Saved entries:
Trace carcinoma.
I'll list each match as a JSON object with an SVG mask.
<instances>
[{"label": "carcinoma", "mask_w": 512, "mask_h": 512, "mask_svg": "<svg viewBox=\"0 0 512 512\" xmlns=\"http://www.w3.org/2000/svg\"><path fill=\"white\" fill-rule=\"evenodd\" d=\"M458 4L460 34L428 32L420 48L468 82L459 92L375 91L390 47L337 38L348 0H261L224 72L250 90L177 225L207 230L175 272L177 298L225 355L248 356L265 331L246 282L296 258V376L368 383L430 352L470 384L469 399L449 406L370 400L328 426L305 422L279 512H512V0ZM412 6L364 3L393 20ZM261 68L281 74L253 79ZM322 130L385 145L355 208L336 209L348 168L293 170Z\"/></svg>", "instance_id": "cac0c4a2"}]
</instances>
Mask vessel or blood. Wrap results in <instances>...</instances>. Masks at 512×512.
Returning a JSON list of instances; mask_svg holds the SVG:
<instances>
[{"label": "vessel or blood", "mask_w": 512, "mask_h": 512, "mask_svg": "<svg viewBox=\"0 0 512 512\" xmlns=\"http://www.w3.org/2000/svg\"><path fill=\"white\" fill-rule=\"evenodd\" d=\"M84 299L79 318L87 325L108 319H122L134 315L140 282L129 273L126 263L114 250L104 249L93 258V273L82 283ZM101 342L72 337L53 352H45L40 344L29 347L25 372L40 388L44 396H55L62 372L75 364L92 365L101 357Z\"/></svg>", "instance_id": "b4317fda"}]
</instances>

§ What you should do
Go through the entries above and copy every line containing "JSON".

§ Expected answer
I'll list each match as a JSON object with an SVG mask.
Returning a JSON list of instances; mask_svg holds the SVG:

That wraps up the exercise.